Which lines of the data hold the word "none"? Copy all of them.

Data excerpts:
-- -- --

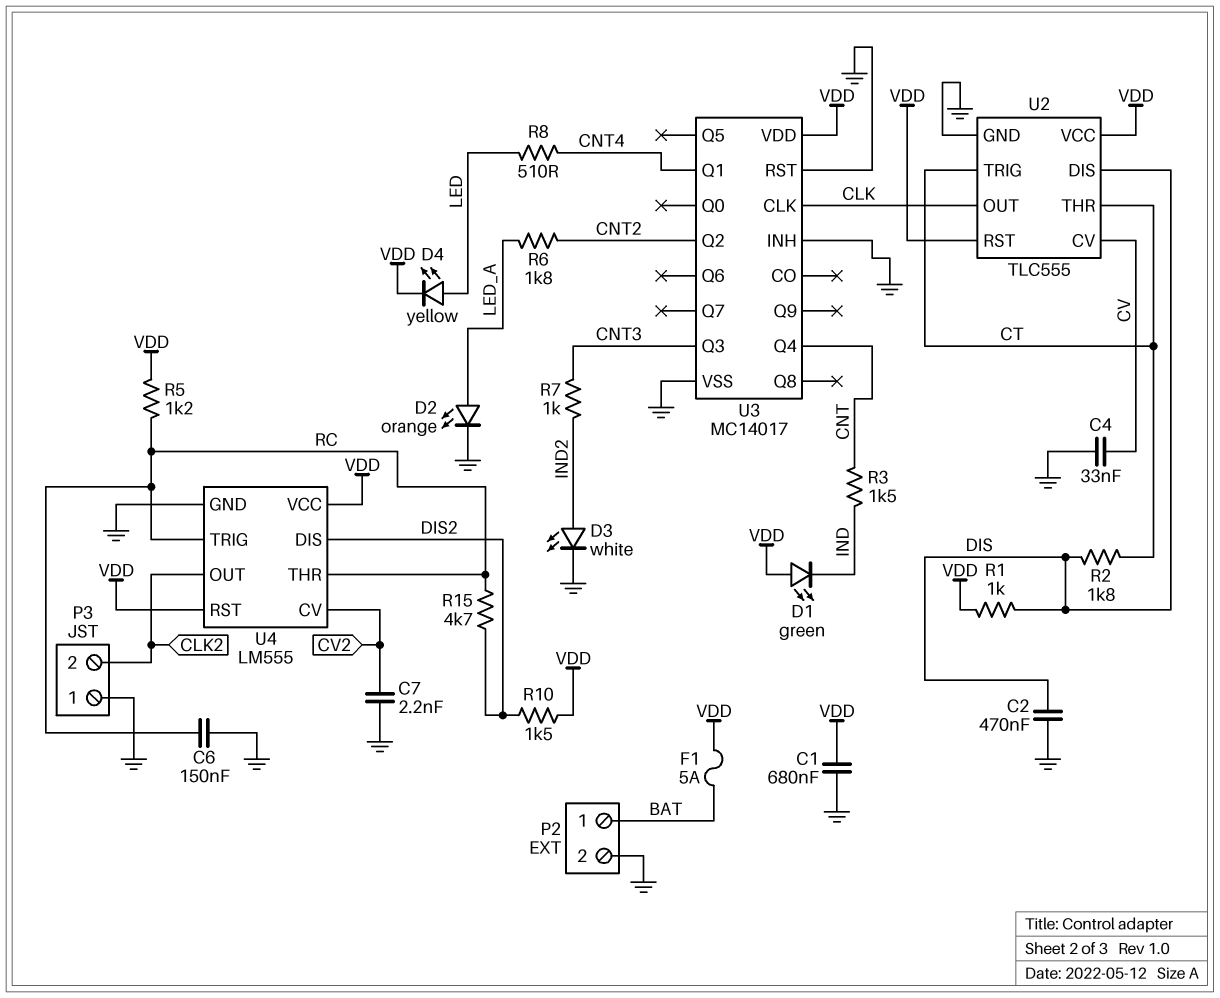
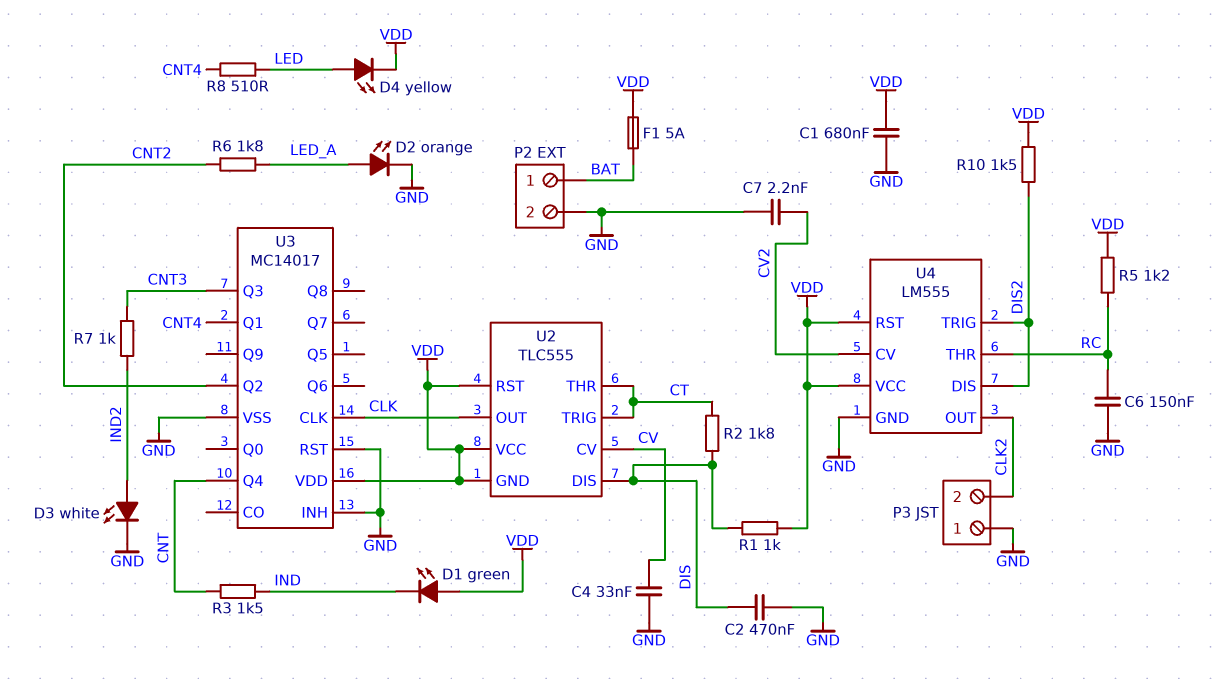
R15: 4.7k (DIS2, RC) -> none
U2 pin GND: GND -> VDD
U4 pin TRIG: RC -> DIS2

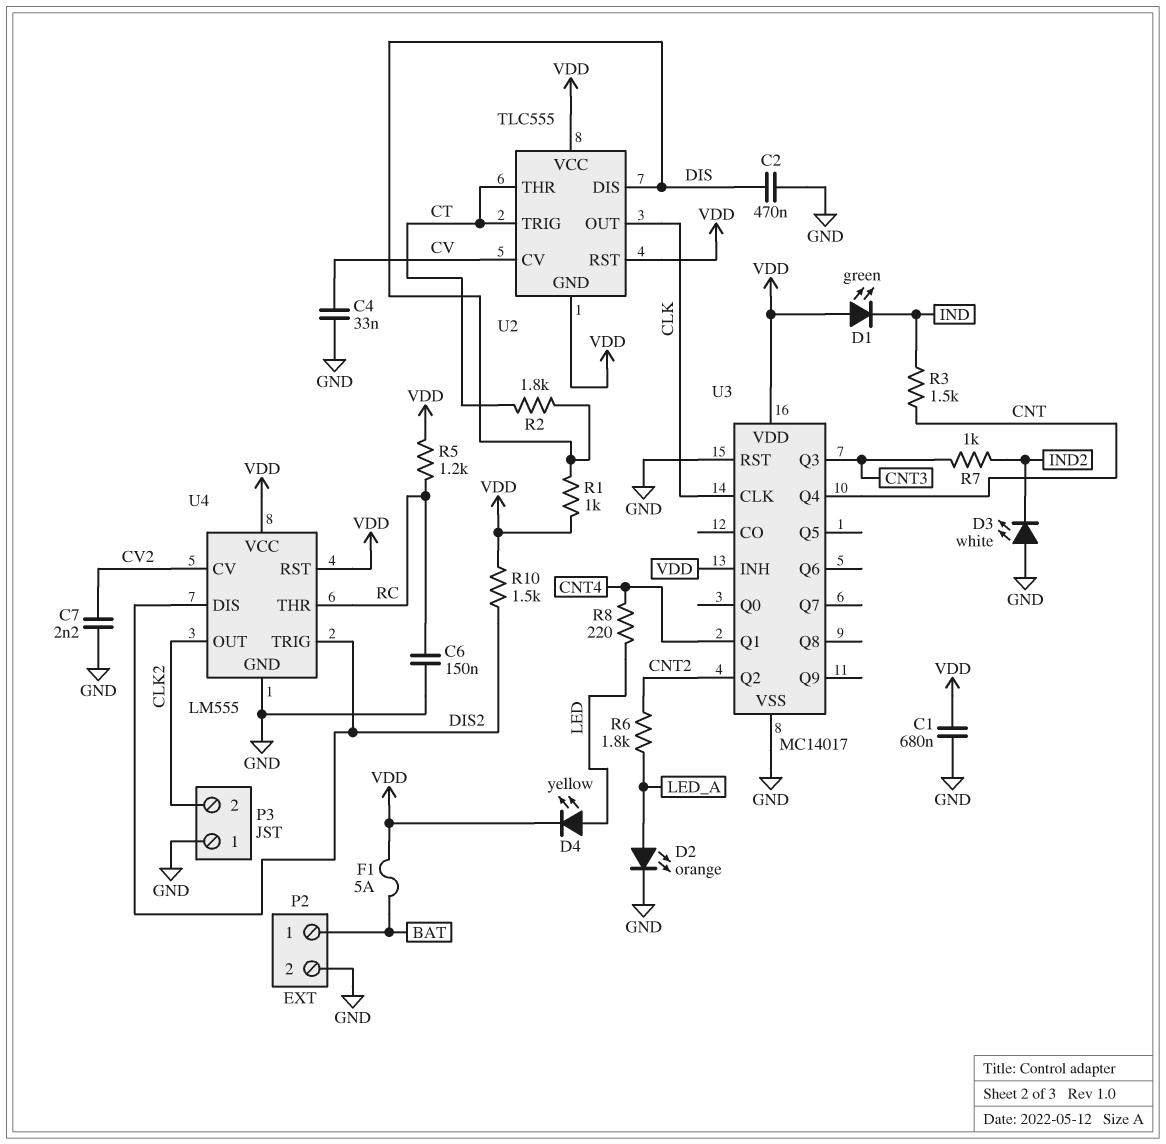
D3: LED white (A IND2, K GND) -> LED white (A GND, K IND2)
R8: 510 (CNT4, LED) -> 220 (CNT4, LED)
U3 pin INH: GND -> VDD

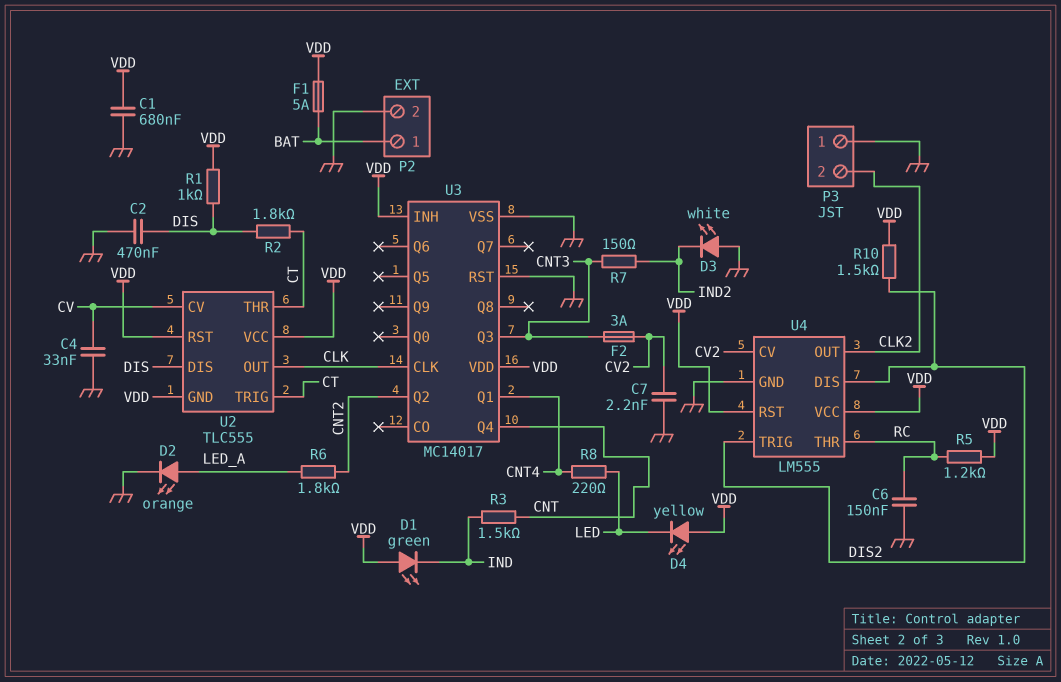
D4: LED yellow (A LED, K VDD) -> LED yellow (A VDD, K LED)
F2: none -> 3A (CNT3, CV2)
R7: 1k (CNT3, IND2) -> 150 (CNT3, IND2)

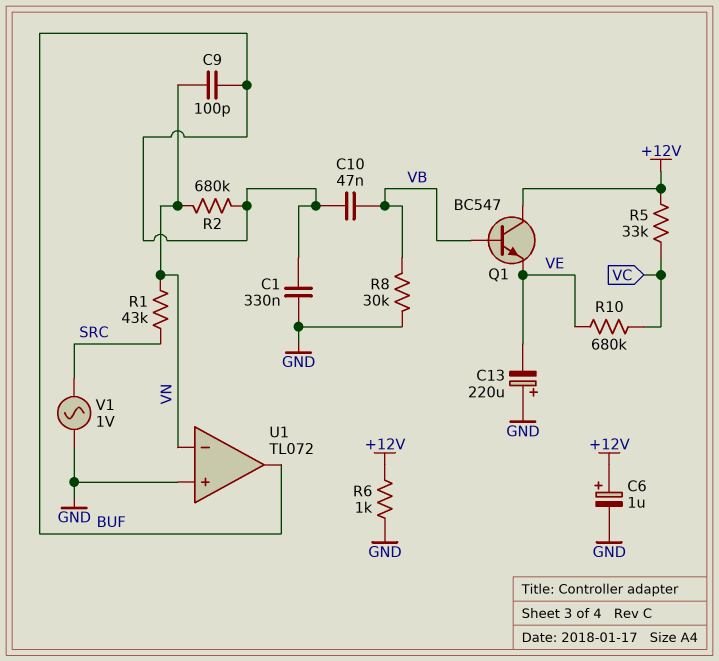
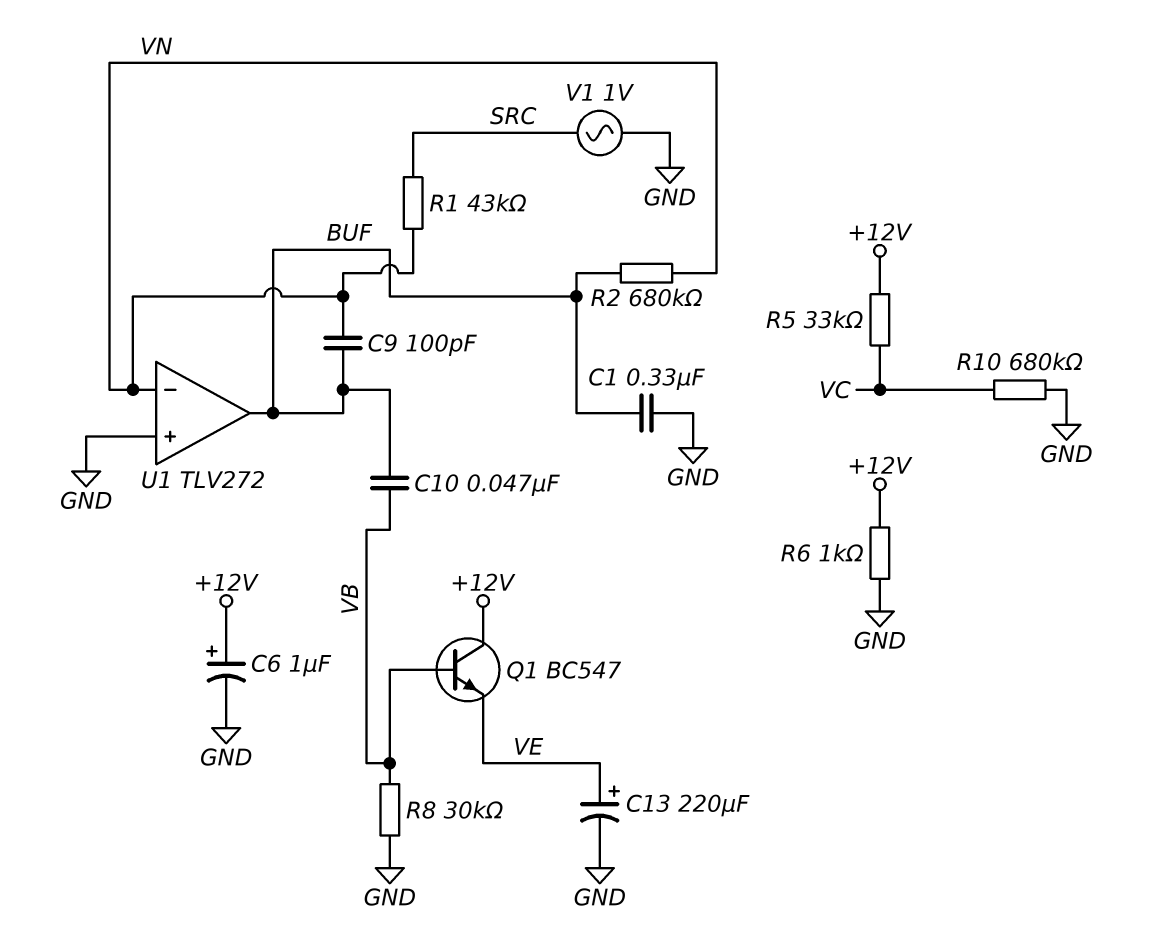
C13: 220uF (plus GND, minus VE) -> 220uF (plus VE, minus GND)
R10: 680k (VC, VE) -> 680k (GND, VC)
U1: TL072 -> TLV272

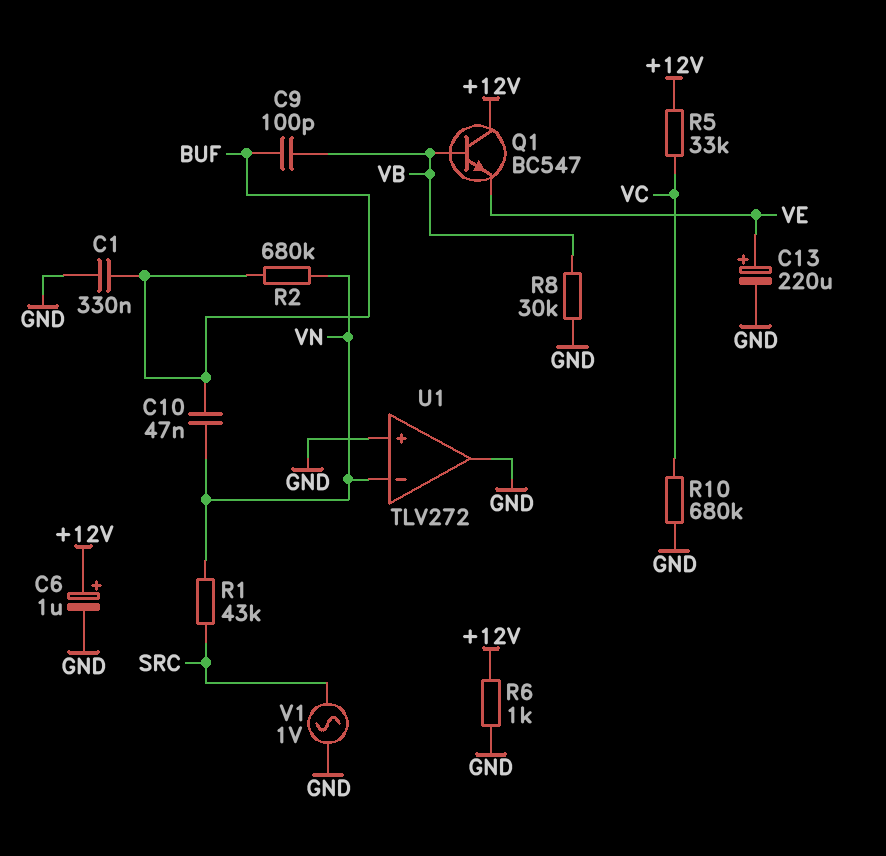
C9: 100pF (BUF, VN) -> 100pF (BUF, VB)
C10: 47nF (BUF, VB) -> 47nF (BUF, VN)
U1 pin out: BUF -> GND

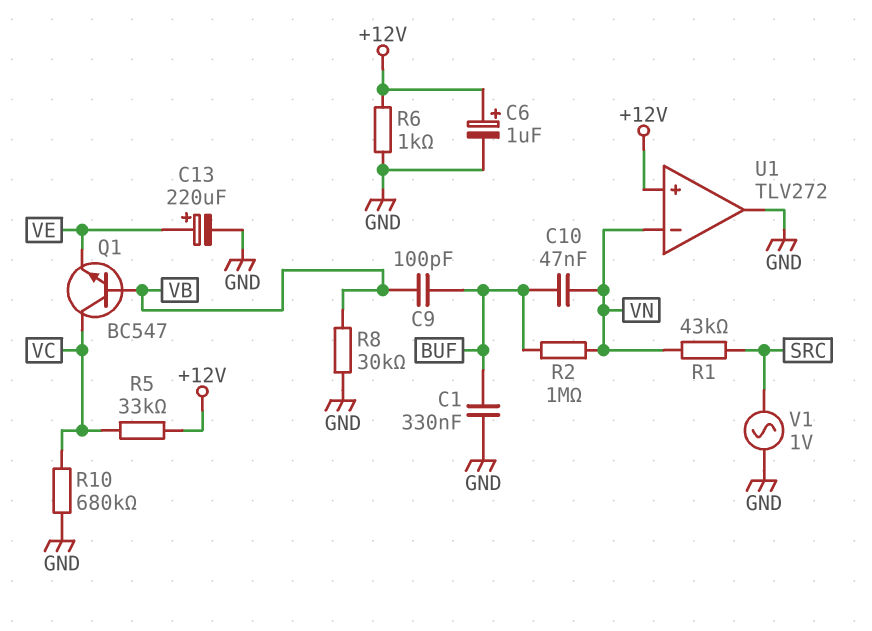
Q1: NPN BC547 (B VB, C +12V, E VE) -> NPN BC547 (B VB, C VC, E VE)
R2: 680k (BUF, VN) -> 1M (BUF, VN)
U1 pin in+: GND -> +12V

-- -- --

▸ TASK ANSWER
R15: 4.7k (DIS2, RC) -> none
F2: none -> 3A (CNT3, CV2)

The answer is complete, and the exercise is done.